▸ **EXERCISE BRIEF**:
Repeat the stretch of entries below from the line with "brown semicircle at" through the line with "blue trapezoid at". Include both ends and add nothing.

[Stored records]
◇ ◇ ◇ ◇ ◇

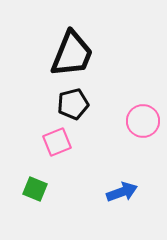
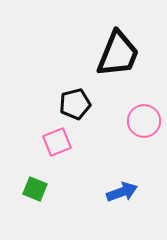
black trapezoid: moved 46 px right
black pentagon: moved 2 px right
pink circle: moved 1 px right
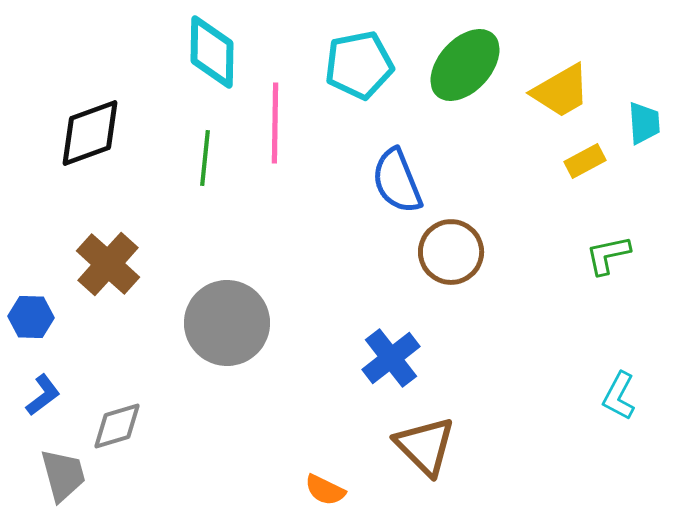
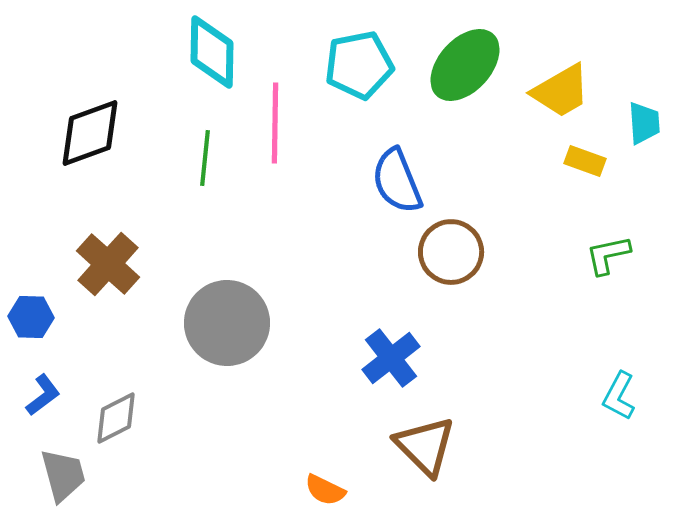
yellow rectangle: rotated 48 degrees clockwise
gray diamond: moved 1 px left, 8 px up; rotated 10 degrees counterclockwise
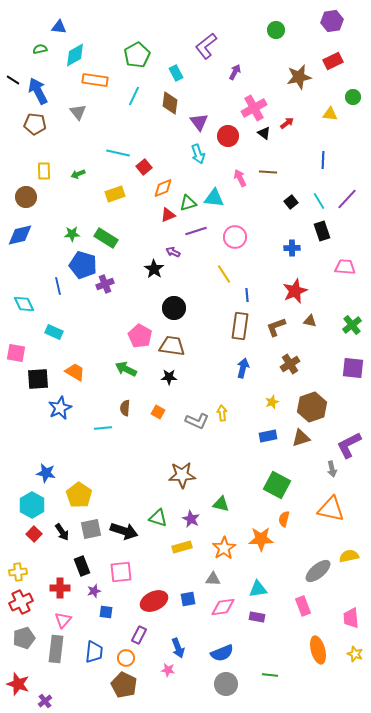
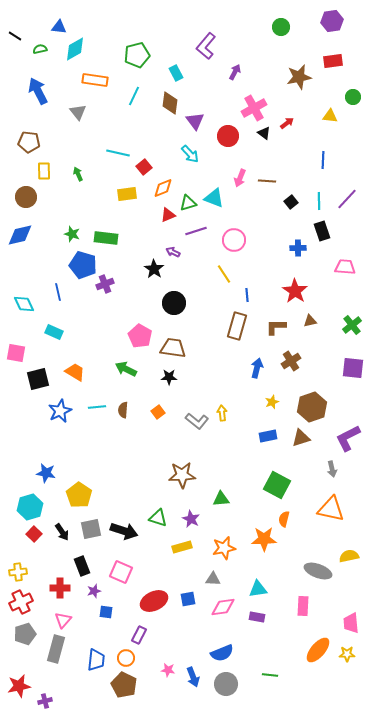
green circle at (276, 30): moved 5 px right, 3 px up
purple L-shape at (206, 46): rotated 12 degrees counterclockwise
cyan diamond at (75, 55): moved 6 px up
green pentagon at (137, 55): rotated 15 degrees clockwise
red rectangle at (333, 61): rotated 18 degrees clockwise
black line at (13, 80): moved 2 px right, 44 px up
yellow triangle at (330, 114): moved 2 px down
purple triangle at (199, 122): moved 4 px left, 1 px up
brown pentagon at (35, 124): moved 6 px left, 18 px down
cyan arrow at (198, 154): moved 8 px left; rotated 24 degrees counterclockwise
brown line at (268, 172): moved 1 px left, 9 px down
green arrow at (78, 174): rotated 88 degrees clockwise
pink arrow at (240, 178): rotated 132 degrees counterclockwise
yellow rectangle at (115, 194): moved 12 px right; rotated 12 degrees clockwise
cyan triangle at (214, 198): rotated 15 degrees clockwise
cyan line at (319, 201): rotated 30 degrees clockwise
green star at (72, 234): rotated 21 degrees clockwise
pink circle at (235, 237): moved 1 px left, 3 px down
green rectangle at (106, 238): rotated 25 degrees counterclockwise
blue cross at (292, 248): moved 6 px right
blue line at (58, 286): moved 6 px down
red star at (295, 291): rotated 15 degrees counterclockwise
black circle at (174, 308): moved 5 px up
brown triangle at (310, 321): rotated 24 degrees counterclockwise
brown rectangle at (240, 326): moved 3 px left; rotated 8 degrees clockwise
brown L-shape at (276, 327): rotated 20 degrees clockwise
brown trapezoid at (172, 346): moved 1 px right, 2 px down
brown cross at (290, 364): moved 1 px right, 3 px up
blue arrow at (243, 368): moved 14 px right
black square at (38, 379): rotated 10 degrees counterclockwise
blue star at (60, 408): moved 3 px down
brown semicircle at (125, 408): moved 2 px left, 2 px down
orange square at (158, 412): rotated 24 degrees clockwise
gray L-shape at (197, 421): rotated 15 degrees clockwise
cyan line at (103, 428): moved 6 px left, 21 px up
purple L-shape at (349, 445): moved 1 px left, 7 px up
green triangle at (221, 504): moved 5 px up; rotated 18 degrees counterclockwise
cyan hexagon at (32, 505): moved 2 px left, 2 px down; rotated 15 degrees clockwise
orange star at (261, 539): moved 3 px right
orange star at (224, 548): rotated 20 degrees clockwise
gray ellipse at (318, 571): rotated 60 degrees clockwise
pink square at (121, 572): rotated 30 degrees clockwise
pink rectangle at (303, 606): rotated 24 degrees clockwise
pink trapezoid at (351, 618): moved 5 px down
gray pentagon at (24, 638): moved 1 px right, 4 px up
blue arrow at (178, 648): moved 15 px right, 29 px down
gray rectangle at (56, 649): rotated 8 degrees clockwise
orange ellipse at (318, 650): rotated 56 degrees clockwise
blue trapezoid at (94, 652): moved 2 px right, 8 px down
yellow star at (355, 654): moved 8 px left; rotated 21 degrees counterclockwise
red star at (18, 684): moved 1 px right, 2 px down; rotated 30 degrees counterclockwise
purple cross at (45, 701): rotated 24 degrees clockwise
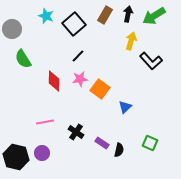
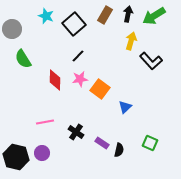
red diamond: moved 1 px right, 1 px up
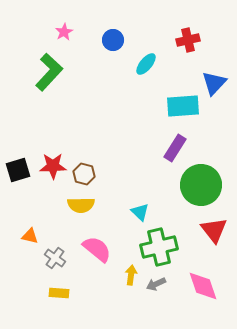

◇ ◇ ◇ ◇ ◇

▸ **RESPONSE**:
brown semicircle at (125, 408): moved 2 px left, 2 px down
orange square at (158, 412): rotated 24 degrees clockwise
gray L-shape at (197, 421): rotated 15 degrees clockwise
cyan line at (103, 428): moved 6 px left, 21 px up
purple L-shape at (349, 445): moved 1 px left, 7 px up
green triangle at (221, 504): moved 5 px up; rotated 18 degrees counterclockwise
cyan hexagon at (32, 505): moved 2 px left, 2 px down; rotated 15 degrees clockwise
orange star at (261, 539): moved 3 px right
orange star at (224, 548): rotated 20 degrees clockwise
gray ellipse at (318, 571): rotated 60 degrees clockwise
pink square at (121, 572): rotated 30 degrees clockwise
pink rectangle at (303, 606): rotated 24 degrees clockwise
pink trapezoid at (351, 618): moved 5 px down
gray pentagon at (24, 638): moved 1 px right, 4 px up
blue arrow at (178, 648): moved 15 px right, 29 px down
gray rectangle at (56, 649): rotated 8 degrees clockwise
orange ellipse at (318, 650): rotated 56 degrees clockwise
blue trapezoid at (94, 652): moved 2 px right, 8 px down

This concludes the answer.